Reproduce from the records below, with no pictures, exactly the lines between the one containing "POT3: 500 (+5V, GND, wiper" and the one containing "R10: 150 (FB, LED_A) -> 150 (LED_A, VC)", inclusive.

====

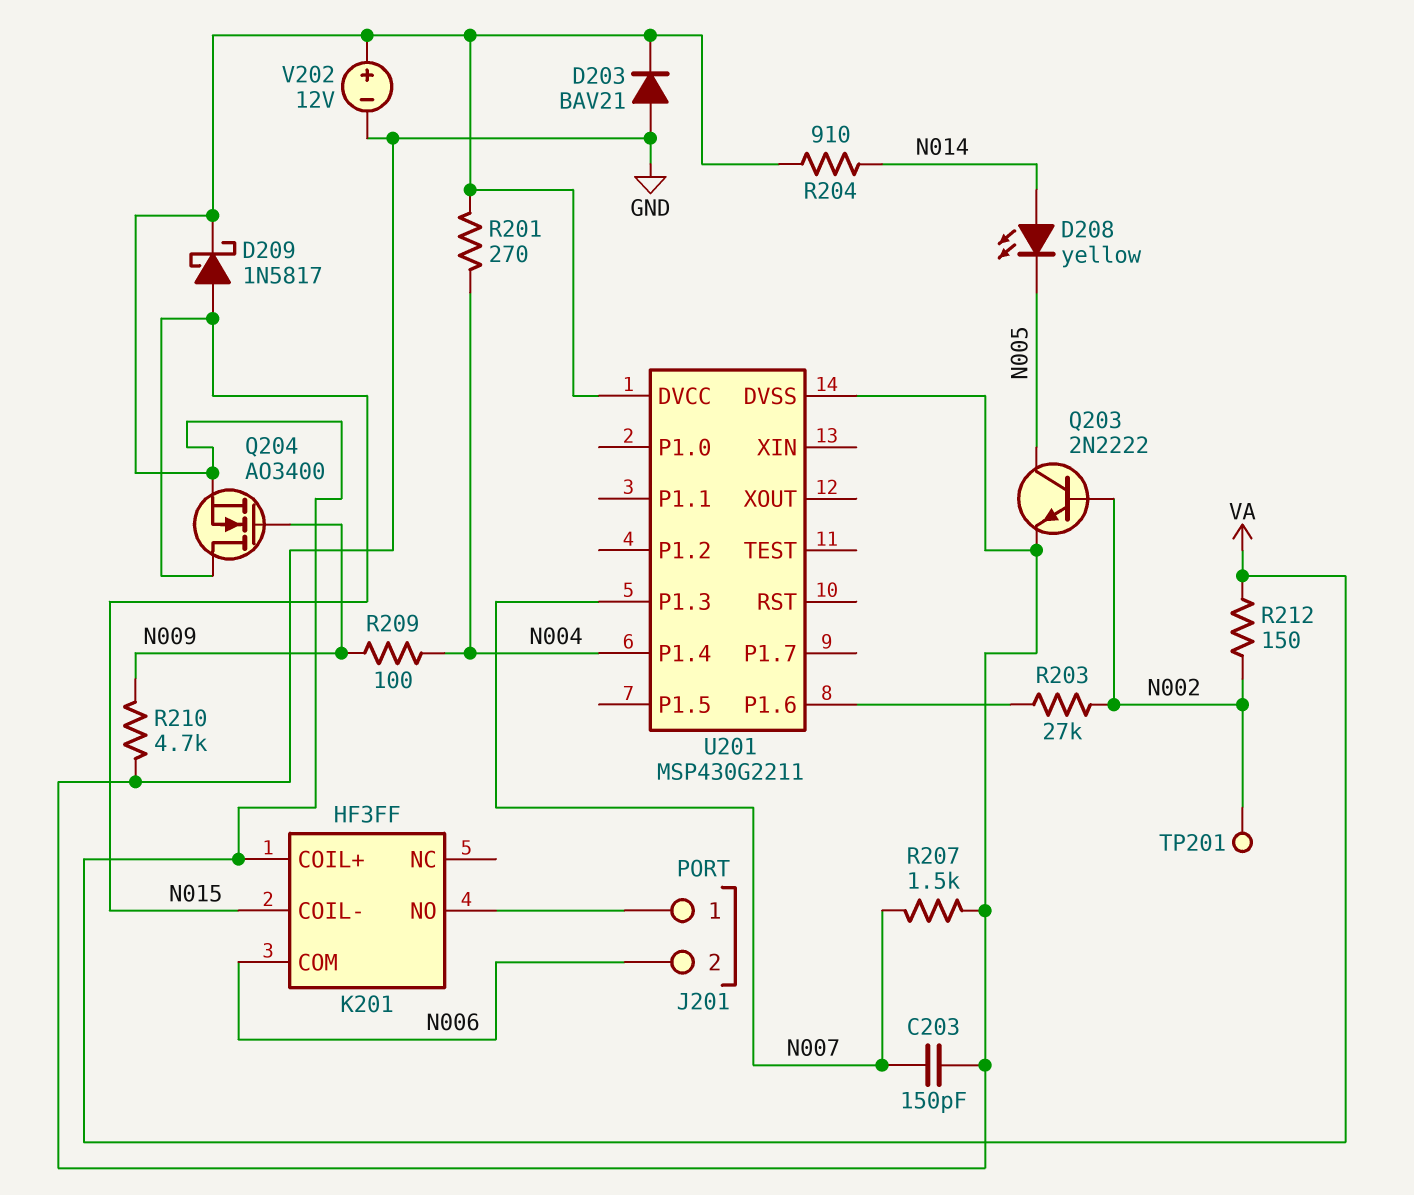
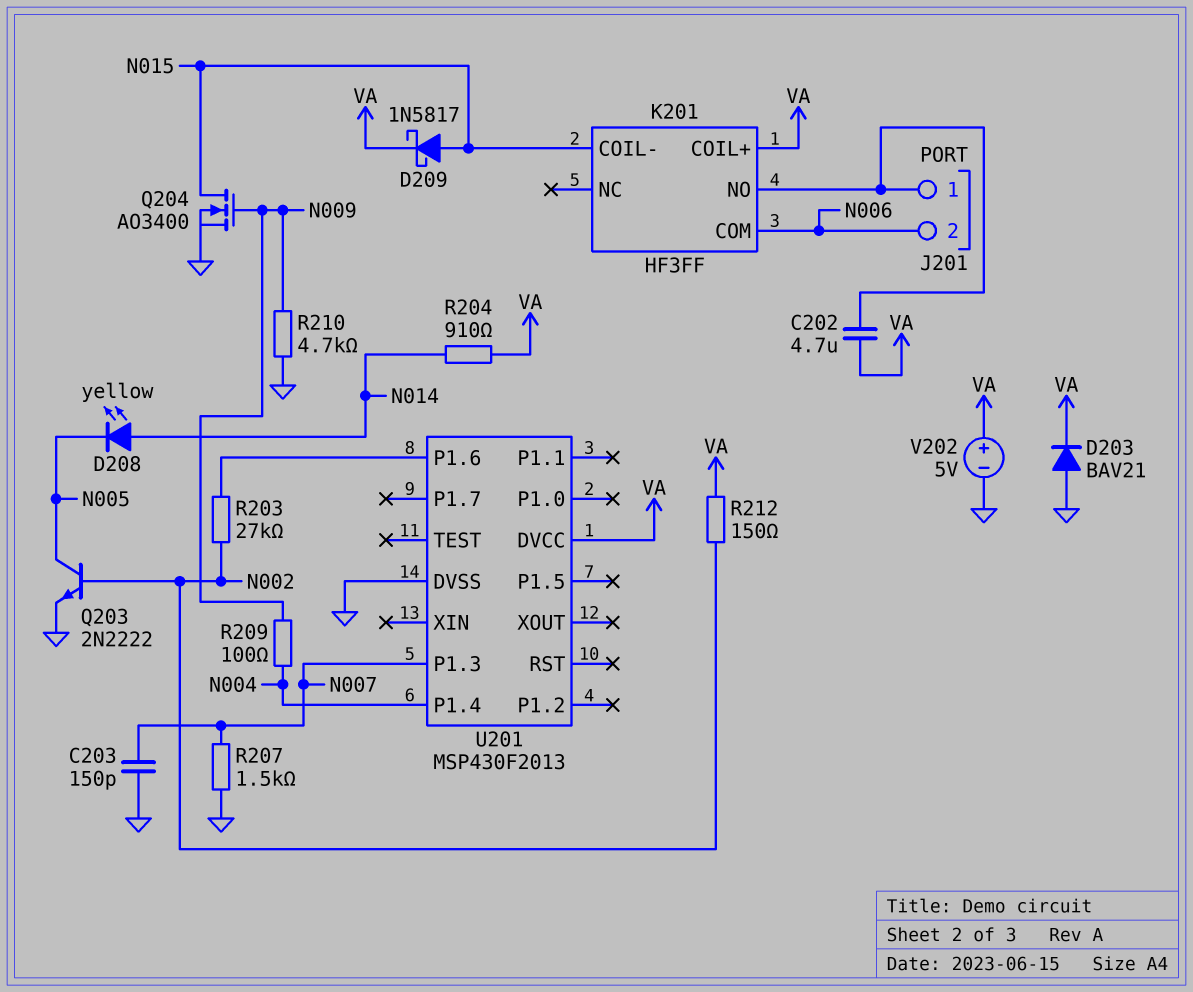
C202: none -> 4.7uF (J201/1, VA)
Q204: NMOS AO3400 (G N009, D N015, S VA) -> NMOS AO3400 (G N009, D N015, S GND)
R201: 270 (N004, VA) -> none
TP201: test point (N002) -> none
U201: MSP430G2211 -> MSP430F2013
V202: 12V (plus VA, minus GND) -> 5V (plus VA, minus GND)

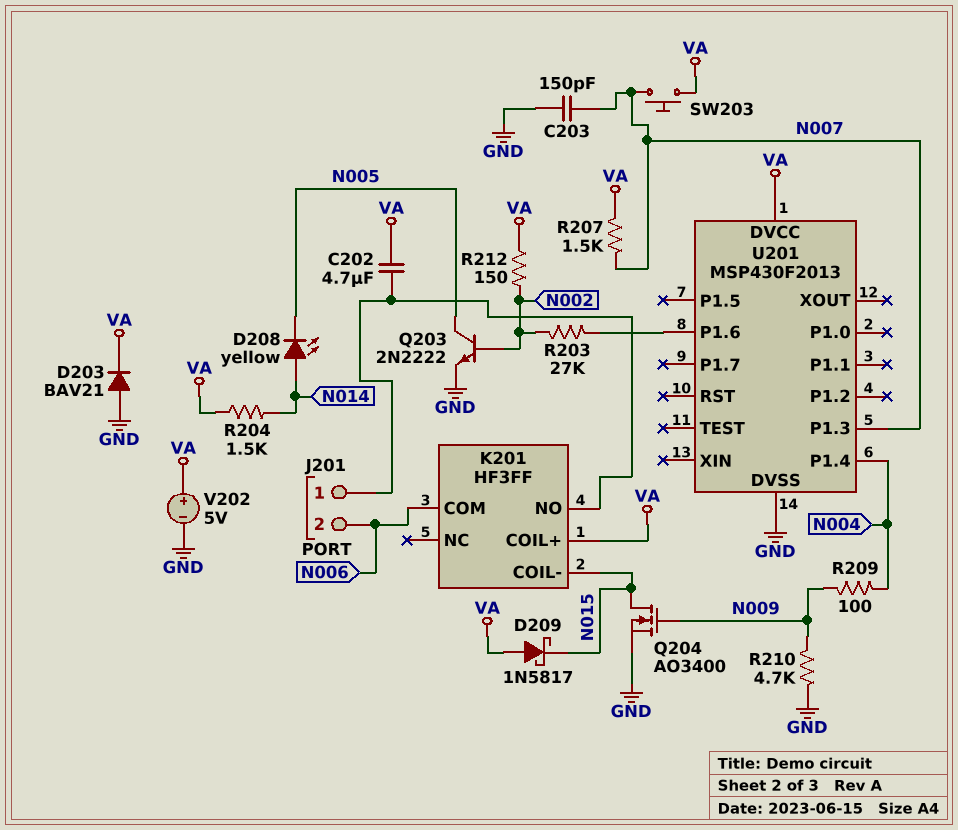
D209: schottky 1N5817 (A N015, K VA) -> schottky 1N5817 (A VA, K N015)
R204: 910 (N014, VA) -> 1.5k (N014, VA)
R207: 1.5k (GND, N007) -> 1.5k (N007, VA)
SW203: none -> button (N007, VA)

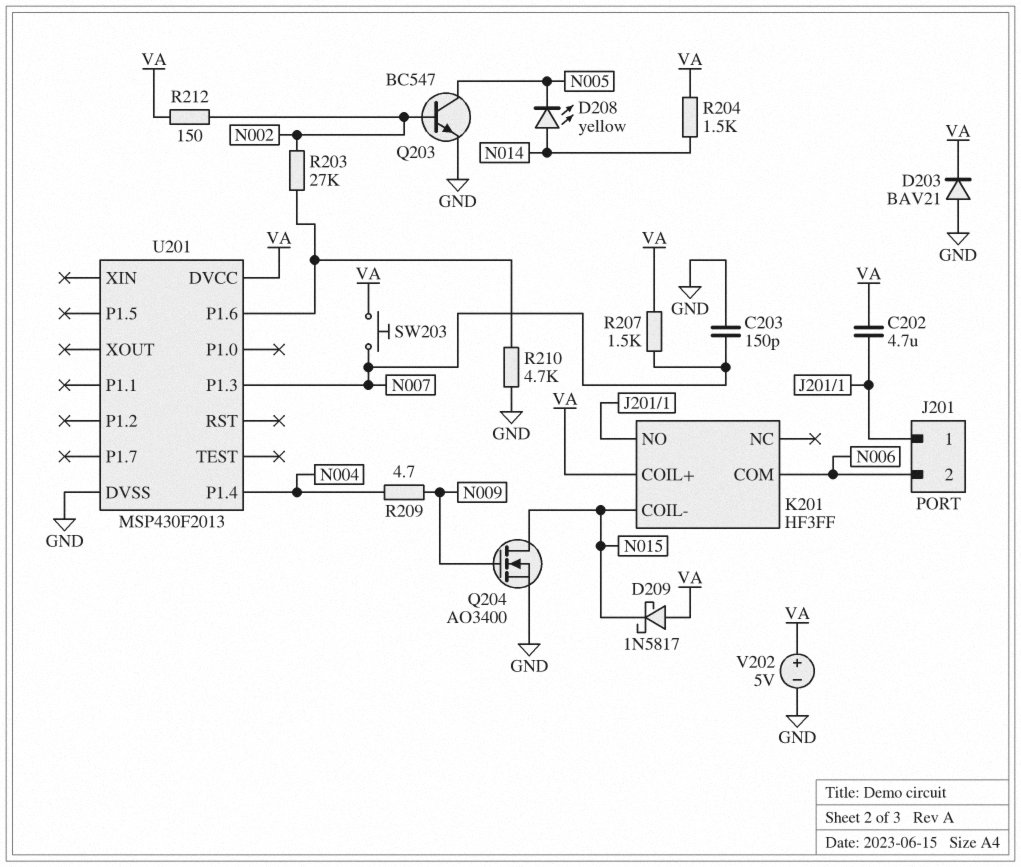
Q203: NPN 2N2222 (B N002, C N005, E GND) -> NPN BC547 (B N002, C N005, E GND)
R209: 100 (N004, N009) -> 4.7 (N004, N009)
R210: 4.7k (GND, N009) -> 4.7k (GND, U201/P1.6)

====

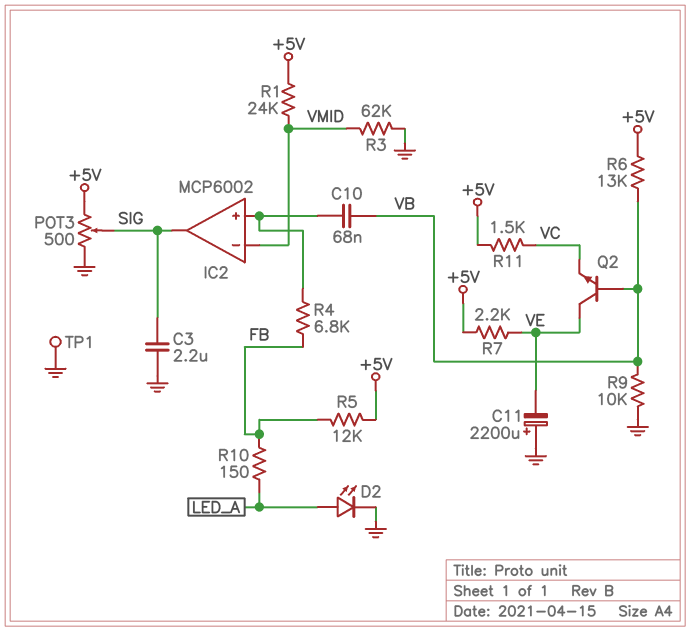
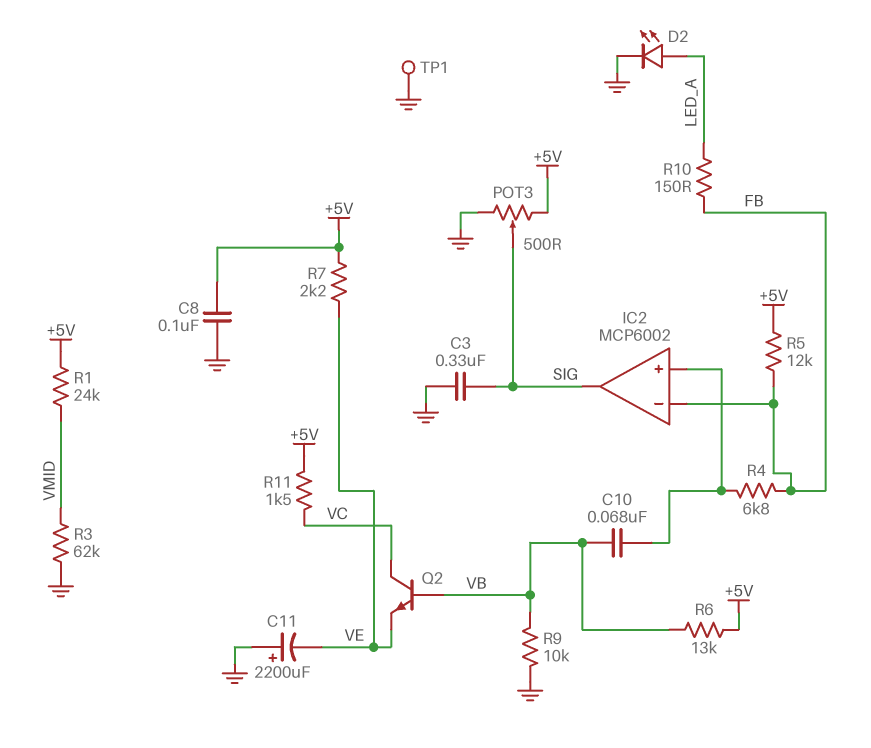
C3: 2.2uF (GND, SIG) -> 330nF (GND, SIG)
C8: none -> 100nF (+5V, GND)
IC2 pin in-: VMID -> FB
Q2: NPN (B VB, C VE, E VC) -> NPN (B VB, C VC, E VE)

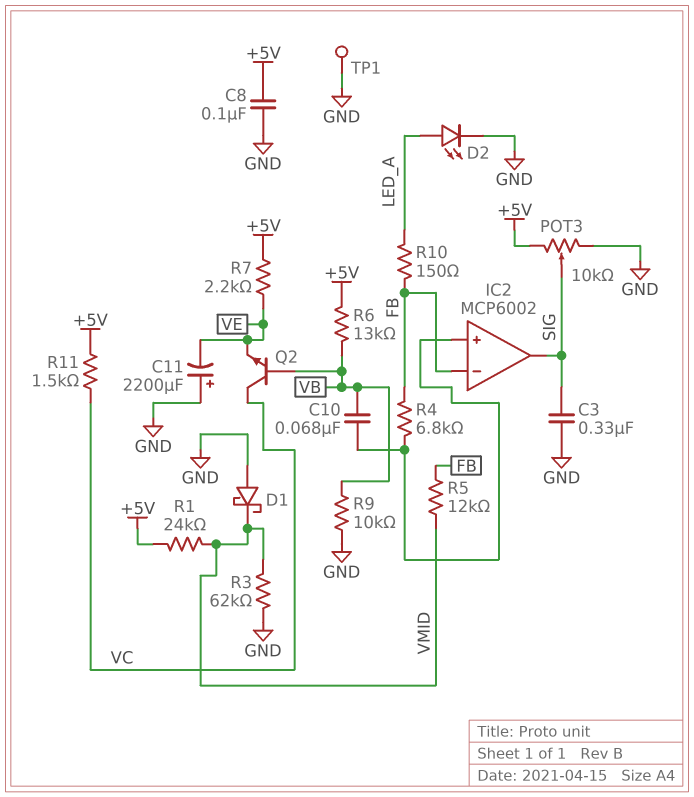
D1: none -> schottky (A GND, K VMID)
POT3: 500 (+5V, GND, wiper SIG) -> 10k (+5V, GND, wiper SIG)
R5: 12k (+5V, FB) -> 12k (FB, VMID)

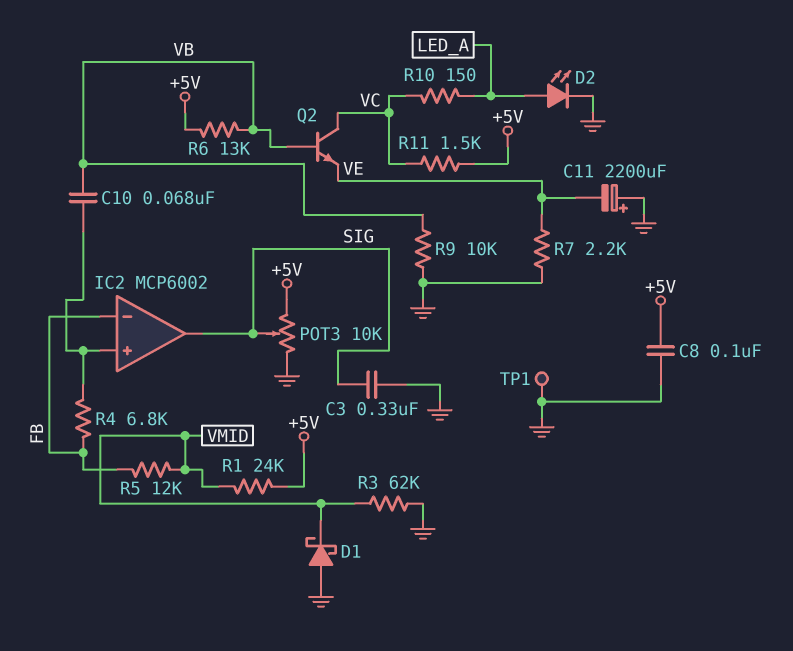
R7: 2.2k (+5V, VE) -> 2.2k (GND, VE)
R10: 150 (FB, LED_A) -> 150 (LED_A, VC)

====

Answer space:
POT3: 500 (+5V, GND, wiper SIG) -> 10k (+5V, GND, wiper SIG)
R5: 12k (+5V, FB) -> 12k (FB, VMID)

R7: 2.2k (+5V, VE) -> 2.2k (GND, VE)
R10: 150 (FB, LED_A) -> 150 (LED_A, VC)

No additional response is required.